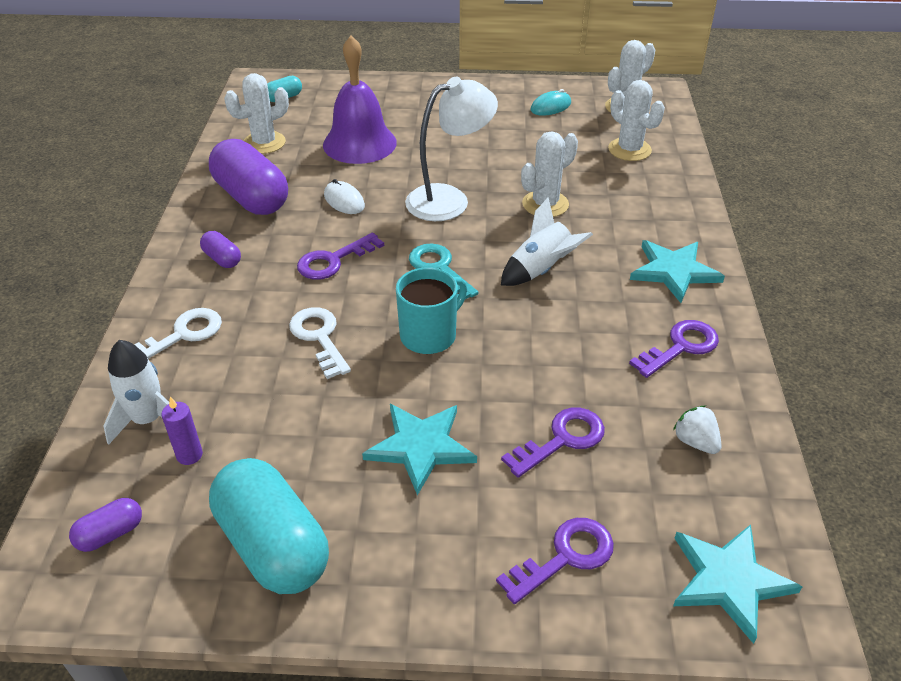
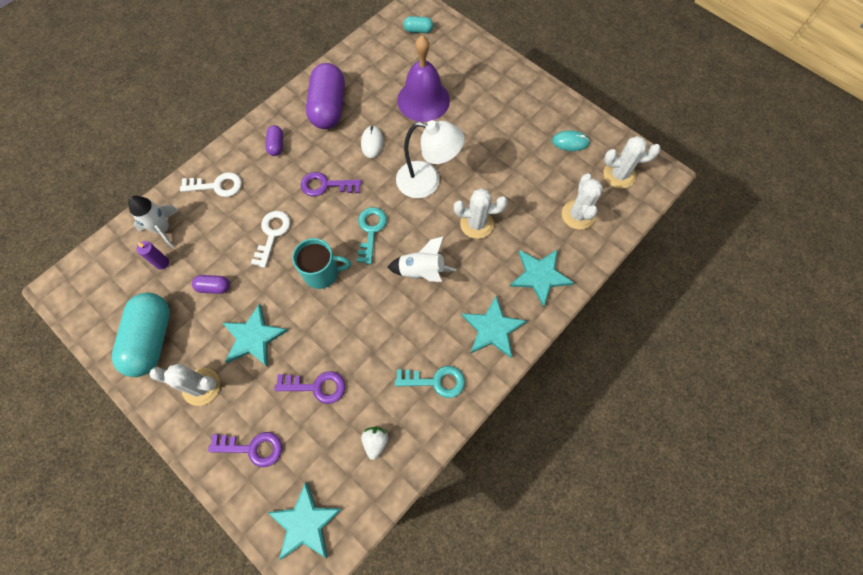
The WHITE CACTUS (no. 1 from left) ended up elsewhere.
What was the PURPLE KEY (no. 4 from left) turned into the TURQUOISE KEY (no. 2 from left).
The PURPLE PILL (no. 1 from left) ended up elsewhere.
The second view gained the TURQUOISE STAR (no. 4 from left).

## Exercise goal
The answer should be the full material above, printed exactly, with no pictures in it.

## Worked solution
The WHITE CACTUS (no. 1 from left) ended up elsewhere.
What was the PURPLE KEY (no. 4 from left) turned into the TURQUOISE KEY (no. 2 from left).
The PURPLE PILL (no. 1 from left) ended up elsewhere.
The second view gained the TURQUOISE STAR (no. 4 from left).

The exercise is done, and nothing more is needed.